+++ THE DATA +++

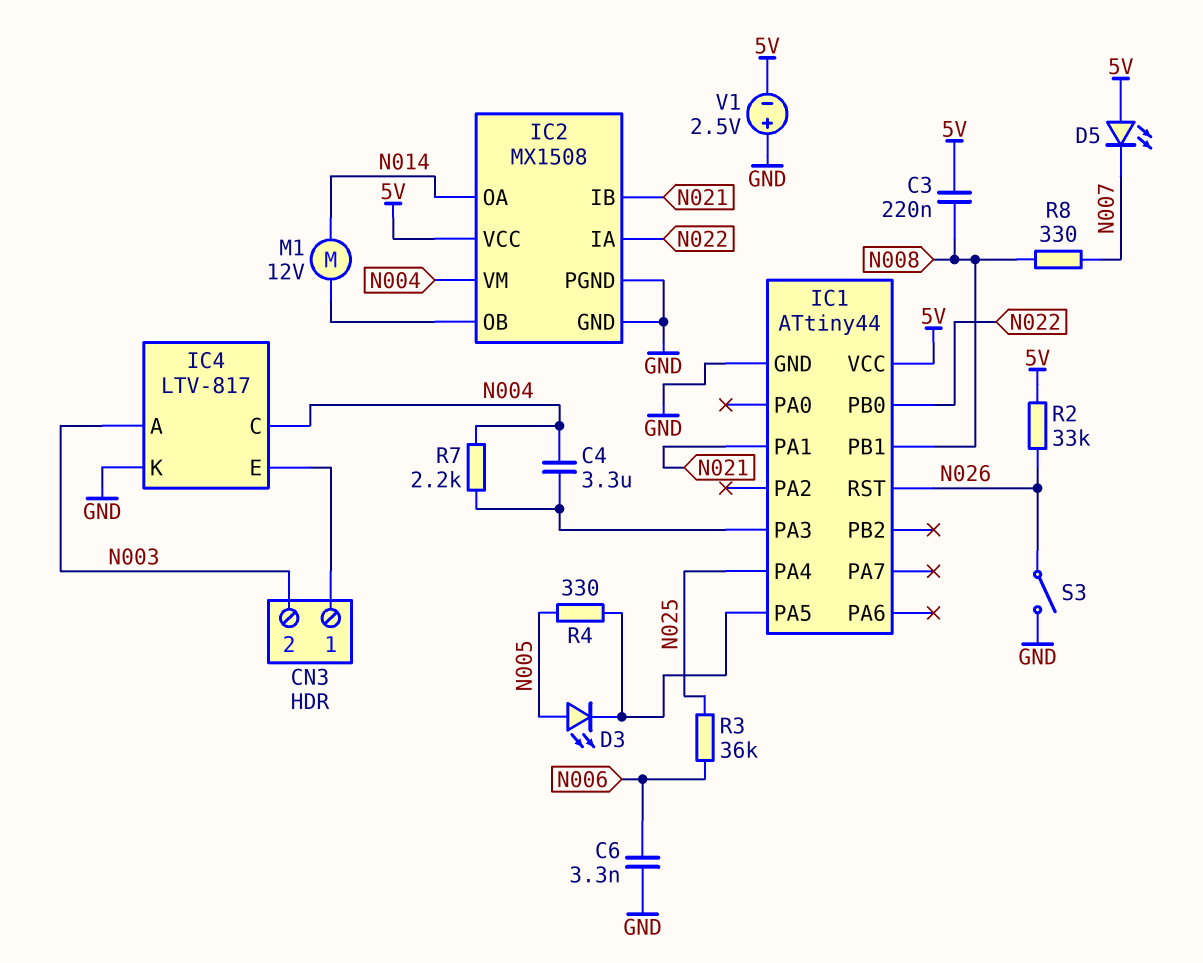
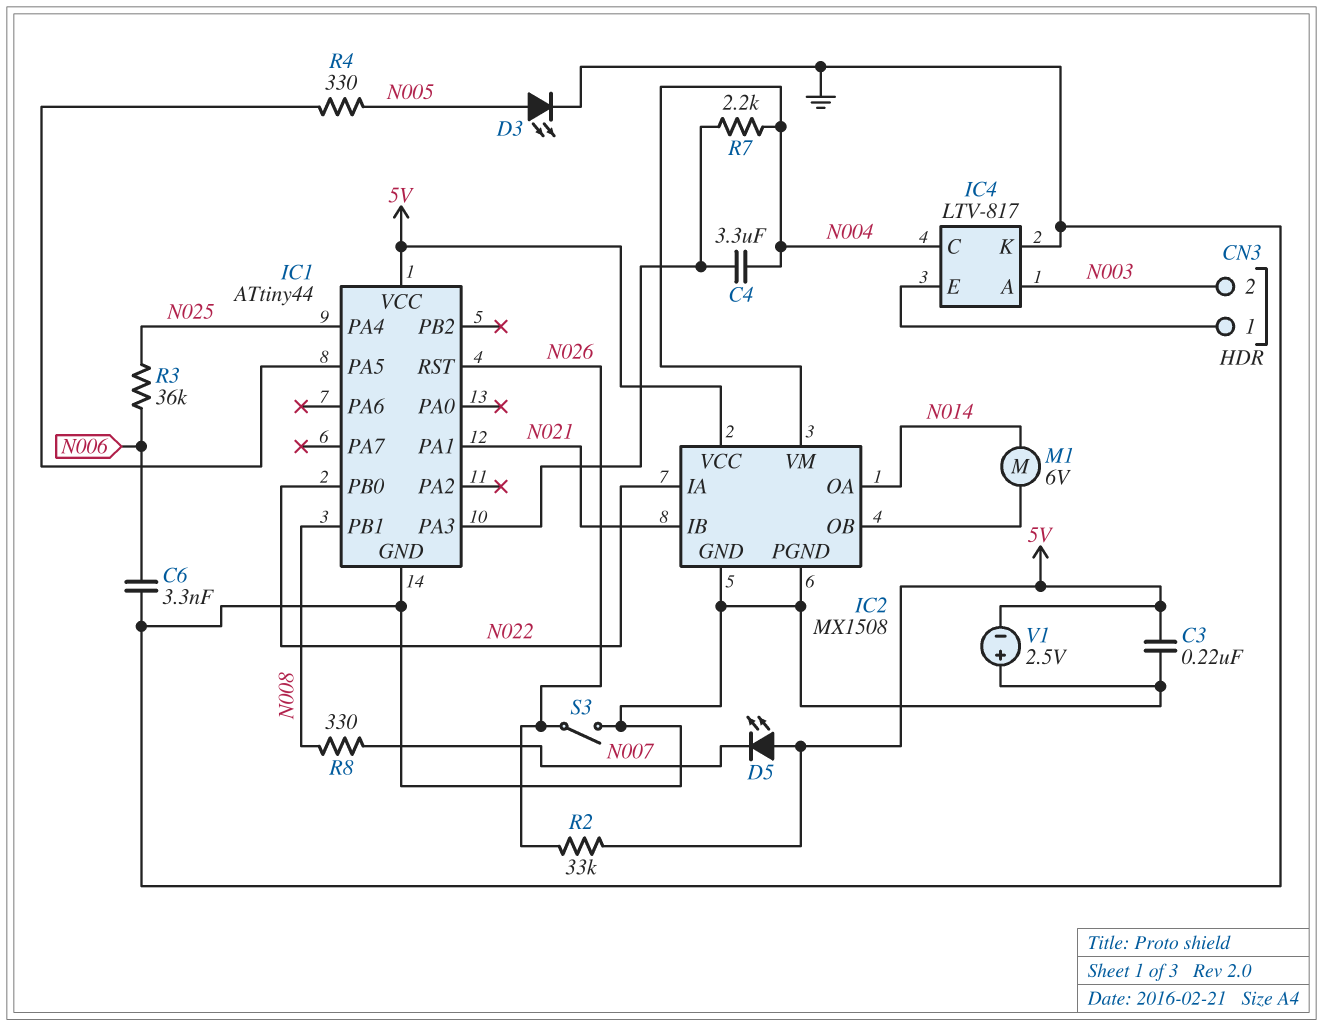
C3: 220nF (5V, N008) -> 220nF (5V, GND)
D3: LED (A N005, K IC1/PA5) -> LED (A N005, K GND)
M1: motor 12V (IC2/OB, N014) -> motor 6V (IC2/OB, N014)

+++
+++ THE DATA +++

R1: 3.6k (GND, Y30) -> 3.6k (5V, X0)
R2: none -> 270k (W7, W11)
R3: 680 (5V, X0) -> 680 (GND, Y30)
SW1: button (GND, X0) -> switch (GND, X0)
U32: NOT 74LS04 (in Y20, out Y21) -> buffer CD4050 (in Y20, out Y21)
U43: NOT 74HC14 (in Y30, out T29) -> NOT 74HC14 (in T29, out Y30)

+++

= TASK STATEMENT =
Both end lines included, restate word for word the lines above from the line with "R2: none -> 270k (W7, W11)" to the line with "U43: NOT 74HC14", and nothing else.

= EXERCISE SOLUTION =
R2: none -> 270k (W7, W11)
R3: 680 (5V, X0) -> 680 (GND, Y30)
SW1: button (GND, X0) -> switch (GND, X0)
U32: NOT 74LS04 (in Y20, out Y21) -> buffer CD4050 (in Y20, out Y21)
U43: NOT 74HC14 (in Y30, out T29) -> NOT 74HC14 (in T29, out Y30)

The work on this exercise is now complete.